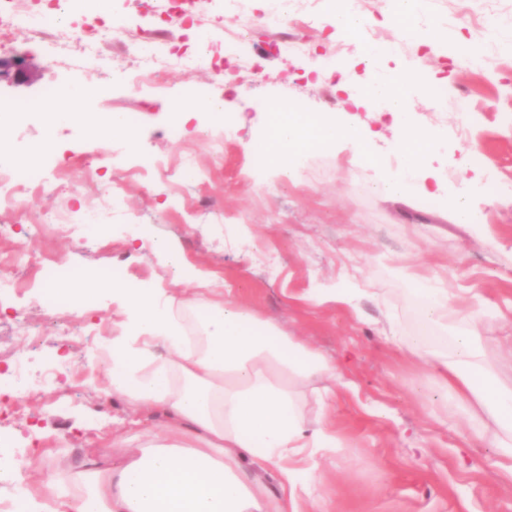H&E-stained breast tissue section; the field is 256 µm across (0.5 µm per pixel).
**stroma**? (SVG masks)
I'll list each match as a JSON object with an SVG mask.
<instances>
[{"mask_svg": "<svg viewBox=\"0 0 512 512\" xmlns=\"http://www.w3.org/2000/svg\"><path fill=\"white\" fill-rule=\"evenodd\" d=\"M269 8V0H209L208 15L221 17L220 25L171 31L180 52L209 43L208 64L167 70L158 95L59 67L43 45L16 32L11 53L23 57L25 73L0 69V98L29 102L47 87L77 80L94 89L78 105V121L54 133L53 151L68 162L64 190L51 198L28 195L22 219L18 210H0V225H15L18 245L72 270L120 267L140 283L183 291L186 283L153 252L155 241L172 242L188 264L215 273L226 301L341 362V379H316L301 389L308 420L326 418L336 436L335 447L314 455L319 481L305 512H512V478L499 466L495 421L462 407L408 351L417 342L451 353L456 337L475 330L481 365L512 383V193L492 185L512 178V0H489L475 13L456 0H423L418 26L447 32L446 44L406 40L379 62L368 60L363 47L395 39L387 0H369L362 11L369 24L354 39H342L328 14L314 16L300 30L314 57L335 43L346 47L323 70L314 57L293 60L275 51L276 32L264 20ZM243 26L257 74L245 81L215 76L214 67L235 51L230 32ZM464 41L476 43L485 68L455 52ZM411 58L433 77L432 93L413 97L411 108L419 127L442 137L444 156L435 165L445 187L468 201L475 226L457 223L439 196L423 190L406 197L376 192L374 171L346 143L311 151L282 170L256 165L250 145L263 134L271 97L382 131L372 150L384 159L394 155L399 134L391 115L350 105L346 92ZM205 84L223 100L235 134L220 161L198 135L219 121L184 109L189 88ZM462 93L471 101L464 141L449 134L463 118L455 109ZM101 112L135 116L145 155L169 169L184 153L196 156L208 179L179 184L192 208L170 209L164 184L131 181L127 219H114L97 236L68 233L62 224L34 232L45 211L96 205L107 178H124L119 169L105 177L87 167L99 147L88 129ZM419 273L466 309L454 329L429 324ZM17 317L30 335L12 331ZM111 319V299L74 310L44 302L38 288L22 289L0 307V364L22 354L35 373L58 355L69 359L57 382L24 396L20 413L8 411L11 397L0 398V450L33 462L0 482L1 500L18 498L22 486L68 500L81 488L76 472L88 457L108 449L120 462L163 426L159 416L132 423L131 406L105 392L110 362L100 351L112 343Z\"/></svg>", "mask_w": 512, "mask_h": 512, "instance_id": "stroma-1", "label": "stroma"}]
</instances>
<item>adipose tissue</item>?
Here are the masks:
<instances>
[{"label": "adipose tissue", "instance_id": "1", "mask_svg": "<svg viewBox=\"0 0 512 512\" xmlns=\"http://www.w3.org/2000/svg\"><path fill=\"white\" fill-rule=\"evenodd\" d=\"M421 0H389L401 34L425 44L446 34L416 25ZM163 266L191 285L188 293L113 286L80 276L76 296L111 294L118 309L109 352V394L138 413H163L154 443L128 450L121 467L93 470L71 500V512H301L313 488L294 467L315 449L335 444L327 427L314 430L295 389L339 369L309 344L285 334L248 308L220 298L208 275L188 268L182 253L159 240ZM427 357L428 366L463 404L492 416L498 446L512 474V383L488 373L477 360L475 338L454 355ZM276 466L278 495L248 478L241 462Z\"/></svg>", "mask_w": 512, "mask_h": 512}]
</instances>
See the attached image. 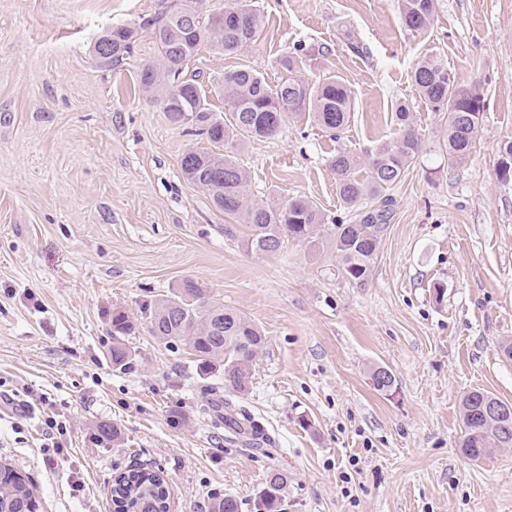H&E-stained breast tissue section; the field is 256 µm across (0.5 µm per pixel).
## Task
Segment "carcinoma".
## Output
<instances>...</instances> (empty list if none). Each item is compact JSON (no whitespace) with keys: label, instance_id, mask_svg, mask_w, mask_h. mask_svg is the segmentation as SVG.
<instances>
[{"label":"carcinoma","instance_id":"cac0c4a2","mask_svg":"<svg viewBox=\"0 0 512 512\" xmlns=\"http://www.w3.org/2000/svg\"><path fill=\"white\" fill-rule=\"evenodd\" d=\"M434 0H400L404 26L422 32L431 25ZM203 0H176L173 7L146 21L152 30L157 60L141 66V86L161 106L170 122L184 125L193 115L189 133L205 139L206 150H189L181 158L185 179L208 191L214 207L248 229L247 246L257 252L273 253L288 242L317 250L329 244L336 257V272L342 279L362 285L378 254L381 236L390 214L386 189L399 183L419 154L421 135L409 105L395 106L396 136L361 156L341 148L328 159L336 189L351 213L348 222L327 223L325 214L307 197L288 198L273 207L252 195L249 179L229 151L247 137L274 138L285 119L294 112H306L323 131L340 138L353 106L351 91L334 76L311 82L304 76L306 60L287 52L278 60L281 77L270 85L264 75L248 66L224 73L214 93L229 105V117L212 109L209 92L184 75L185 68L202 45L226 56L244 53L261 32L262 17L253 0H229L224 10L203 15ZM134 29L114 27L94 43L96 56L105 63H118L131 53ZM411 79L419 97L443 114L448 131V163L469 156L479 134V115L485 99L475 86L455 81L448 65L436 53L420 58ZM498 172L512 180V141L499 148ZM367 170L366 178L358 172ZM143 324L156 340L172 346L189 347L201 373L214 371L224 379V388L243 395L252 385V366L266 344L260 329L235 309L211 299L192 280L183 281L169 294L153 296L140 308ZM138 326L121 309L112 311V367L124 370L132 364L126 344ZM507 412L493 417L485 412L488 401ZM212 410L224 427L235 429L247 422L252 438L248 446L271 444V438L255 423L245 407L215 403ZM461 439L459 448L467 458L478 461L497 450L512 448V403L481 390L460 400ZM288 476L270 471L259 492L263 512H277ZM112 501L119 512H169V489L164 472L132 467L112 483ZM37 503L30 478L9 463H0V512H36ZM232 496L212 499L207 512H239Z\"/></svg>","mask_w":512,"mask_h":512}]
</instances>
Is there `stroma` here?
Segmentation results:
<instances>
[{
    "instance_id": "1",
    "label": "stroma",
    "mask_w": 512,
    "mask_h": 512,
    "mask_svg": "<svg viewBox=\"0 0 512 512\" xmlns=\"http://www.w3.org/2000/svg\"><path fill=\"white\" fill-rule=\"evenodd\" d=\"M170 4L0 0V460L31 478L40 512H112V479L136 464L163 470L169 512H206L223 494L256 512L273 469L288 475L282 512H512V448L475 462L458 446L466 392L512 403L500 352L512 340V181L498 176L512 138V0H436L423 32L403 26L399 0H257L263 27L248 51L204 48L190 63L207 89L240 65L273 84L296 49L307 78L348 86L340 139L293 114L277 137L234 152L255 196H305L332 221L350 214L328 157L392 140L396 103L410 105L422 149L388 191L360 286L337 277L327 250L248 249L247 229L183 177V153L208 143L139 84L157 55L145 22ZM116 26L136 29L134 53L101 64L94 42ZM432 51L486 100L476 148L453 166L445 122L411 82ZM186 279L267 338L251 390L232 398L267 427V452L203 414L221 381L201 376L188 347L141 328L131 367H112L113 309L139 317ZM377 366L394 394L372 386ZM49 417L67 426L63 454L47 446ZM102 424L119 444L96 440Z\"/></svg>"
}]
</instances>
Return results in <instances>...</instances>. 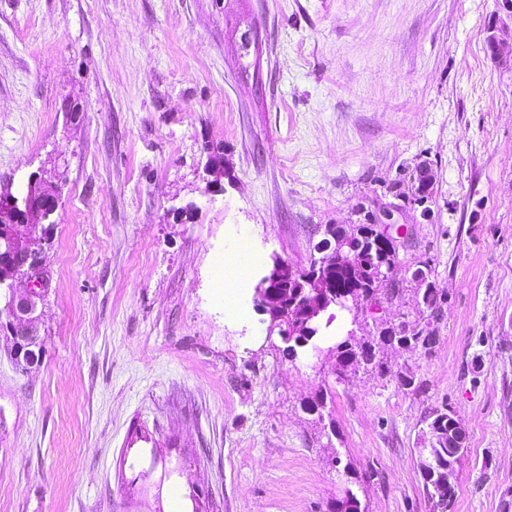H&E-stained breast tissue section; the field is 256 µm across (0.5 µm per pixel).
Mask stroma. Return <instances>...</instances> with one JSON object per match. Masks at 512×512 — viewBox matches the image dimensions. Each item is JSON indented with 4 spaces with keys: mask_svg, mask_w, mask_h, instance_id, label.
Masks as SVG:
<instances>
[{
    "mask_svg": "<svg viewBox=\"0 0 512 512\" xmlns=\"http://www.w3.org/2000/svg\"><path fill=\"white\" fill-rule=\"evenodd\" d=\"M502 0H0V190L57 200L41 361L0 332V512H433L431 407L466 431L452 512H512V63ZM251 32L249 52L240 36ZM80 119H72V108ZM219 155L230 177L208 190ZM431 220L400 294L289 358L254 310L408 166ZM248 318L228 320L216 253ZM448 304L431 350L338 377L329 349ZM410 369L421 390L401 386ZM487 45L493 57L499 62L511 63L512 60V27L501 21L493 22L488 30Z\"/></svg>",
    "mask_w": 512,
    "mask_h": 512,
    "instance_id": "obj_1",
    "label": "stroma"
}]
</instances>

Your task: Look above for the line containing "Mask stroma. Return", then transcribe it and all lines after it through the last, exactly and with nothing else.

Exercise answer:
Mask stroma. Return <instances>...</instances> with one JSON object per match. Masks at 512×512 — viewBox matches the image dimensions. Each item is JSON indented with 4 spaces with keys: mask_svg, mask_w, mask_h, instance_id, label.
Masks as SVG:
<instances>
[{
    "mask_svg": "<svg viewBox=\"0 0 512 512\" xmlns=\"http://www.w3.org/2000/svg\"><path fill=\"white\" fill-rule=\"evenodd\" d=\"M502 0H0V190L57 200L41 361L0 332V512H433L431 407L466 431L452 512H512V63ZM251 32L249 52L240 36ZM80 119H72V108ZM219 155L230 177L208 190ZM431 220L400 294L289 358L254 310L408 166ZM248 318L228 320L216 253ZM448 304L431 350L338 377L329 349ZM410 369L421 390L401 386ZM487 45L493 57L499 62L511 63L512 60V27L501 21L493 22L488 30Z\"/></svg>",
    "mask_w": 512,
    "mask_h": 512,
    "instance_id": "obj_1",
    "label": "stroma"
}]
</instances>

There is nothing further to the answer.